* [WHAT THE TASK REQUIRES]: From the first line of the records below through the line containing "C22: none -> 22uF (N002, N036)", copy everything exactly and nothing more.

* [SOURCE DATA]:
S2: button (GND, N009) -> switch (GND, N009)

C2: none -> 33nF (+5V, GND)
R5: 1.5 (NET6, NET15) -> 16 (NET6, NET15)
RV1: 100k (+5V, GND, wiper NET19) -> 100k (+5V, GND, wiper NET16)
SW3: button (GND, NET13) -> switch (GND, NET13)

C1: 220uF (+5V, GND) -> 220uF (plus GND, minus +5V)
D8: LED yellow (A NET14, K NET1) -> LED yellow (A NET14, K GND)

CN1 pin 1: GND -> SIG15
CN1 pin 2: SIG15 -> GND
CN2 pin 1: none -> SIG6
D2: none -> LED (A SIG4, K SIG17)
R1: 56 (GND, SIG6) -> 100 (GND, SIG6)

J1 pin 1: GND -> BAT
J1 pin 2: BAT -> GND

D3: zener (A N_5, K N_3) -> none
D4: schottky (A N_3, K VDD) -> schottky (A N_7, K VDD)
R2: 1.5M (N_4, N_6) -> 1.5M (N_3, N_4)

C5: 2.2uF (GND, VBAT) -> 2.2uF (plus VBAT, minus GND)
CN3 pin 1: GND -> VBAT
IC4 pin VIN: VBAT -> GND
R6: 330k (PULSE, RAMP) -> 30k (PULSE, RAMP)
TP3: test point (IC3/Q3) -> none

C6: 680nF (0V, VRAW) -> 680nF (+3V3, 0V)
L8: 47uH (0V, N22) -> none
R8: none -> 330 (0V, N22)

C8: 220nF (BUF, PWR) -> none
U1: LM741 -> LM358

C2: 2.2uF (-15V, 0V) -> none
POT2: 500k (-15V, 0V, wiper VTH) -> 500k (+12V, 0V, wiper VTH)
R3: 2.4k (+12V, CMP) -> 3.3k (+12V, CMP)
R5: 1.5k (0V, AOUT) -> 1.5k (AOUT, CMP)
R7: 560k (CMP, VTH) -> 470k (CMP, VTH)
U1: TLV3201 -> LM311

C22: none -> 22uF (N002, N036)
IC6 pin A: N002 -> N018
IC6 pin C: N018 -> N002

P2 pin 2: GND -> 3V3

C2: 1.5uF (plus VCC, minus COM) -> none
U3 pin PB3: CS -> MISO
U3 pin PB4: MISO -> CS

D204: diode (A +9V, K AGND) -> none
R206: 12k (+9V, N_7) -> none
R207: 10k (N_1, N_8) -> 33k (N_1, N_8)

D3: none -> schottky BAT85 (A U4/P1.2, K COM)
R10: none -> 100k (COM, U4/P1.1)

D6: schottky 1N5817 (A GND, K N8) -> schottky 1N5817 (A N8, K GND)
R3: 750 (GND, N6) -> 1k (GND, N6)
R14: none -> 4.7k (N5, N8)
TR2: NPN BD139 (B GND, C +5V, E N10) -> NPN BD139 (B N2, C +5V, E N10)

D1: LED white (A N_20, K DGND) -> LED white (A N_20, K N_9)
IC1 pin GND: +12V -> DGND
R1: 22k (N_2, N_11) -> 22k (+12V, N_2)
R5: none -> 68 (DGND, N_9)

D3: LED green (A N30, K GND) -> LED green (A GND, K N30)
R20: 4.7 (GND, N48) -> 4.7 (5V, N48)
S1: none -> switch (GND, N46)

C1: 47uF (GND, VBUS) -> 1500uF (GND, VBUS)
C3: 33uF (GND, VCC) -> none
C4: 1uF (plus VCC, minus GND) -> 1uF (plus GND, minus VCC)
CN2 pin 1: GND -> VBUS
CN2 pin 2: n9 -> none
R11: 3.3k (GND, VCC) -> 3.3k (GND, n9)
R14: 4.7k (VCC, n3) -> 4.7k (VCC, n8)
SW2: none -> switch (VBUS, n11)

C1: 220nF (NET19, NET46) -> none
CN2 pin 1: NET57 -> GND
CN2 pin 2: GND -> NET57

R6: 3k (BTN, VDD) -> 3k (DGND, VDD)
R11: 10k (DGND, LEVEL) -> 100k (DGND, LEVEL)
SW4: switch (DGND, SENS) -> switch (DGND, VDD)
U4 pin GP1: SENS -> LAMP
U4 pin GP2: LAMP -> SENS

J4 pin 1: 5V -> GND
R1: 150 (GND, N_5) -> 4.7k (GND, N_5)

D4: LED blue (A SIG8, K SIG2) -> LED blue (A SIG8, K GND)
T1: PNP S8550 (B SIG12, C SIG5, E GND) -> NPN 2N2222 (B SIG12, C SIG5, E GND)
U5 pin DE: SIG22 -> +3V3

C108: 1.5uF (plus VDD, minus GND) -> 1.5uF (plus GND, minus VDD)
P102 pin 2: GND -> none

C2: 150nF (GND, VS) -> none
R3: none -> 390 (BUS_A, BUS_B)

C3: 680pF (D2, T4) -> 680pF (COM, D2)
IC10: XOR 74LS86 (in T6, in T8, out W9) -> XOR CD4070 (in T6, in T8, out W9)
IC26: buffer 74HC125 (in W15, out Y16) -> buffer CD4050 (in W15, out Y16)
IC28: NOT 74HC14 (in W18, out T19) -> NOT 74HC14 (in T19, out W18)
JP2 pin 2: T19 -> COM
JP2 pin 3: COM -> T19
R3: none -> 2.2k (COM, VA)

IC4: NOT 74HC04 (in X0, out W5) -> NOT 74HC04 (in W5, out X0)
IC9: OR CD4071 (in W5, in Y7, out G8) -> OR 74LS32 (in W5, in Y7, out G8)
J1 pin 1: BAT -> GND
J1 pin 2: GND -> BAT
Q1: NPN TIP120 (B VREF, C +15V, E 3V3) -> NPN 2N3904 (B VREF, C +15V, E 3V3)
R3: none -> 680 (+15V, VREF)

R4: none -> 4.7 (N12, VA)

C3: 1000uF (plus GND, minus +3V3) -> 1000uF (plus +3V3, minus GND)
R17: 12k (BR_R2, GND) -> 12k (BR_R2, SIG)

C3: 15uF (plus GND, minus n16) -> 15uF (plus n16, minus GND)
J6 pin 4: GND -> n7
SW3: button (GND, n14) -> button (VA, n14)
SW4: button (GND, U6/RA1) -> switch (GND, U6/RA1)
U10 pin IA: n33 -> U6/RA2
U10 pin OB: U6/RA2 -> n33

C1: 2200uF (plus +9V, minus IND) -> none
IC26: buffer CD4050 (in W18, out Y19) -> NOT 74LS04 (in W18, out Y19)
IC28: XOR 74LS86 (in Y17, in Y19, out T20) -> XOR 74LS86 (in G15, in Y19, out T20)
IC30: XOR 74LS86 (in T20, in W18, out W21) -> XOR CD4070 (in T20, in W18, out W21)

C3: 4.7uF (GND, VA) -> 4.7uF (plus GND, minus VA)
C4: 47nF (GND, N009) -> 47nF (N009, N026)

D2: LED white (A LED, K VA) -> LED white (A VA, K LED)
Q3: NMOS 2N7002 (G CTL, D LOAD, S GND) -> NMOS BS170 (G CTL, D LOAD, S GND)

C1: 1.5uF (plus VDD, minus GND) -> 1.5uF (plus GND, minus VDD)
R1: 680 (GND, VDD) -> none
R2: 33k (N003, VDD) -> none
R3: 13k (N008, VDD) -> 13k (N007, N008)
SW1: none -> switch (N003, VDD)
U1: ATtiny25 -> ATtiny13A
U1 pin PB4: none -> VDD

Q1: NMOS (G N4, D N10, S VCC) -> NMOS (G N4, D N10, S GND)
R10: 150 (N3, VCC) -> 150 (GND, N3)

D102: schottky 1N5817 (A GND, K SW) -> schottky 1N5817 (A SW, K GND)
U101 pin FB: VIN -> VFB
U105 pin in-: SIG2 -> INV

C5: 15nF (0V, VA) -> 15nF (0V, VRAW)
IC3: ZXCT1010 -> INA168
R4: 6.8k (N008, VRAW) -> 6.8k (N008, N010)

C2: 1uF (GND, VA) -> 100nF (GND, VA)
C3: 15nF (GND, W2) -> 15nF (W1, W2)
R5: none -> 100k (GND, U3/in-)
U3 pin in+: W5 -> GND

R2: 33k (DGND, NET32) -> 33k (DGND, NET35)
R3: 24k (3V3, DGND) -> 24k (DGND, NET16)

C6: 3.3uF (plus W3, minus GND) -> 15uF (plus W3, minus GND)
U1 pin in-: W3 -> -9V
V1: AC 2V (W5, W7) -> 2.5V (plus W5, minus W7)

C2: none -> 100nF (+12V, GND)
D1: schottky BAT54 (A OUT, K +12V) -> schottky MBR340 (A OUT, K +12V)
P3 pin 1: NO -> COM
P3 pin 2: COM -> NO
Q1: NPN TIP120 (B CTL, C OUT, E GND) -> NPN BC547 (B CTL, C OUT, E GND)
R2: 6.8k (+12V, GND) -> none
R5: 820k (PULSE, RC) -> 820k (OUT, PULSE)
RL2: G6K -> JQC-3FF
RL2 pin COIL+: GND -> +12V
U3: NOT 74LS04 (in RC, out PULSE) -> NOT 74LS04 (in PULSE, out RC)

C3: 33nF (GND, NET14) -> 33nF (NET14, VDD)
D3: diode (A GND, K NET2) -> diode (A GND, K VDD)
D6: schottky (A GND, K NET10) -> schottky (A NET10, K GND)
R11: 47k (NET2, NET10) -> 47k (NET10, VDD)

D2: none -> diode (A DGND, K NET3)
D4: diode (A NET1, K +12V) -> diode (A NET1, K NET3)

* [RESPONSE TO THE TASK]:
S2: button (GND, N009) -> switch (GND, N009)

C2: none -> 33nF (+5V, GND)
R5: 1.5 (NET6, NET15) -> 16 (NET6, NET15)
RV1: 100k (+5V, GND, wiper NET19) -> 100k (+5V, GND, wiper NET16)
SW3: button (GND, NET13) -> switch (GND, NET13)

C1: 220uF (+5V, GND) -> 220uF (plus GND, minus +5V)
D8: LED yellow (A NET14, K NET1) -> LED yellow (A NET14, K GND)

CN1 pin 1: GND -> SIG15
CN1 pin 2: SIG15 -> GND
CN2 pin 1: none -> SIG6
D2: none -> LED (A SIG4, K SIG17)
R1: 56 (GND, SIG6) -> 100 (GND, SIG6)

J1 pin 1: GND -> BAT
J1 pin 2: BAT -> GND

D3: zener (A N_5, K N_3) -> none
D4: schottky (A N_3, K VDD) -> schottky (A N_7, K VDD)
R2: 1.5M (N_4, N_6) -> 1.5M (N_3, N_4)

C5: 2.2uF (GND, VBAT) -> 2.2uF (plus VBAT, minus GND)
CN3 pin 1: GND -> VBAT
IC4 pin VIN: VBAT -> GND
R6: 330k (PULSE, RAMP) -> 30k (PULSE, RAMP)
TP3: test point (IC3/Q3) -> none

C6: 680nF (0V, VRAW) -> 680nF (+3V3, 0V)
L8: 47uH (0V, N22) -> none
R8: none -> 330 (0V, N22)

C8: 220nF (BUF, PWR) -> none
U1: LM741 -> LM358

C2: 2.2uF (-15V, 0V) -> none
POT2: 500k (-15V, 0V, wiper VTH) -> 500k (+12V, 0V, wiper VTH)
R3: 2.4k (+12V, CMP) -> 3.3k (+12V, CMP)
R5: 1.5k (0V, AOUT) -> 1.5k (AOUT, CMP)
R7: 560k (CMP, VTH) -> 470k (CMP, VTH)
U1: TLV3201 -> LM311

C22: none -> 22uF (N002, N036)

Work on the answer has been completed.